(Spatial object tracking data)
»»
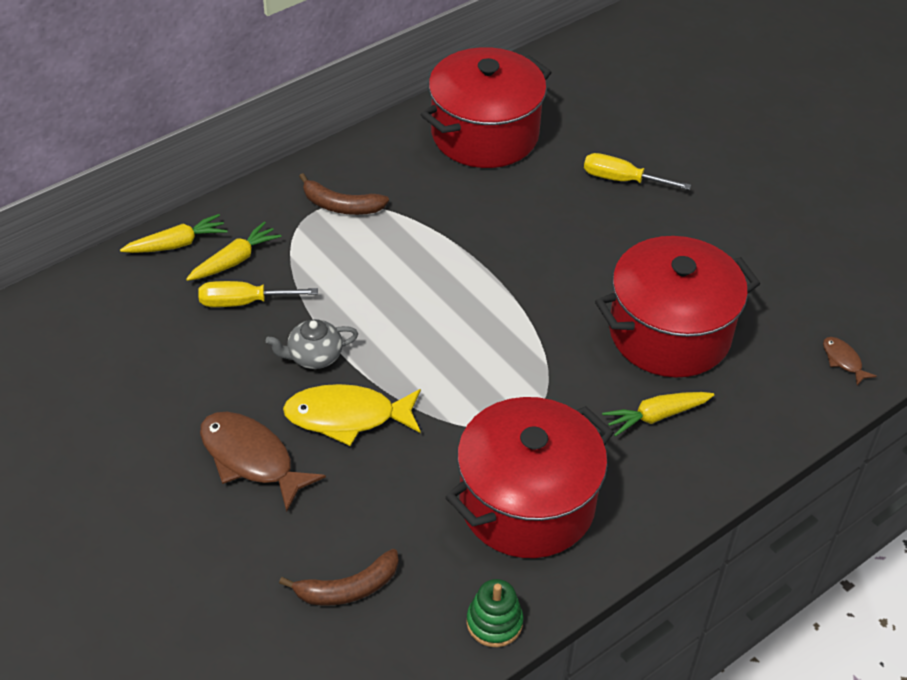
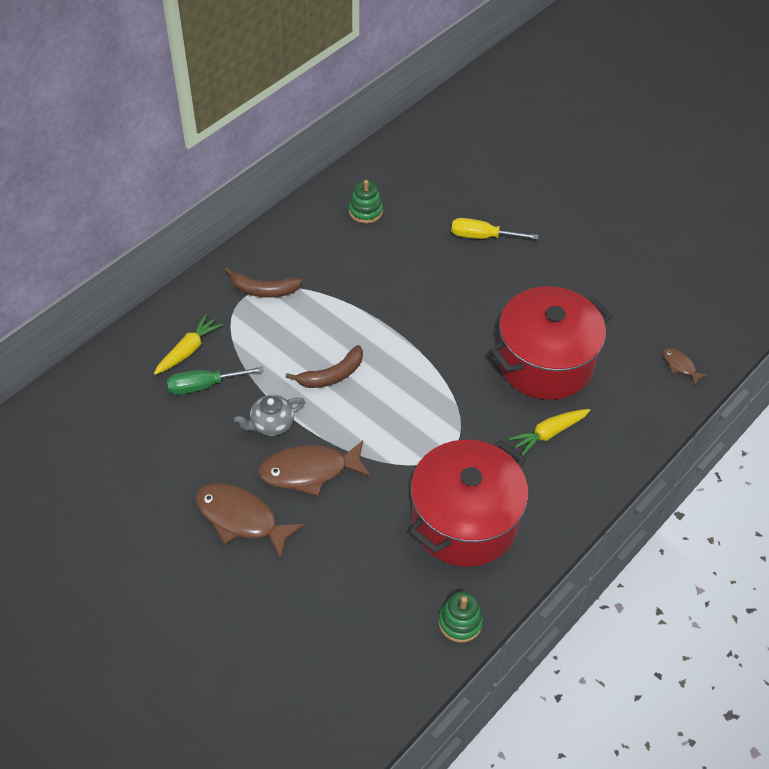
camera: 10 degrees left, 5 degrees up
(177, 244) = (137, 343): yellow carrot -> none
(244, 302) = (204, 385): yellow screwdriver -> green screwdriver
(347, 417) = (309, 471): yellow fish -> brown fish
(348, 588) = (342, 613): brown banana -> brown banana (332, 375)
(485, 134) = (365, 211): red pot -> green stacking toy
««
**ACTIVITY**
Going through the data above, return each line with the word "yellow".

**ANSWER BOX**
(177, 244) = (137, 343): yellow carrot -> none
(244, 302) = (204, 385): yellow screwdriver -> green screwdriver
(347, 417) = (309, 471): yellow fish -> brown fish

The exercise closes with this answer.